### Exercise description
Pull out every line below holding the word "mano".

[Input data — start]

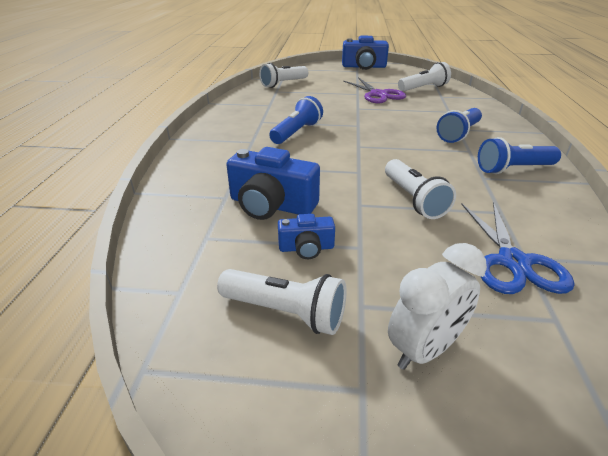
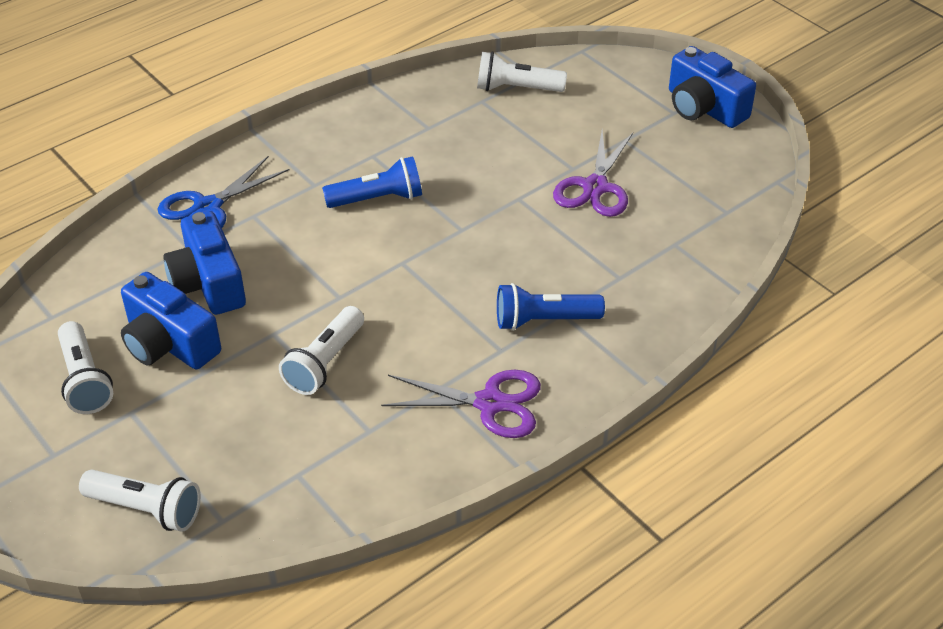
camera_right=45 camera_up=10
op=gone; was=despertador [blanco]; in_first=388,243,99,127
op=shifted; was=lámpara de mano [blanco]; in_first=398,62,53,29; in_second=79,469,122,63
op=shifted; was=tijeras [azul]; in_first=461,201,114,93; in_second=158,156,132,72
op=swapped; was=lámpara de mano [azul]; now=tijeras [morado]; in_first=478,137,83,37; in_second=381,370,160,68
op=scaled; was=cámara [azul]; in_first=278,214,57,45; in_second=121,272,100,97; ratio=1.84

[Input data — finish]

### Result of the task
op=shifted; was=lámpara de mano [blanco]; in_first=398,62,53,29; in_second=79,469,122,63
op=swapped; was=lámpara de mano [azul]; now=tijeras [morado]; in_first=478,137,83,37; in_second=381,370,160,68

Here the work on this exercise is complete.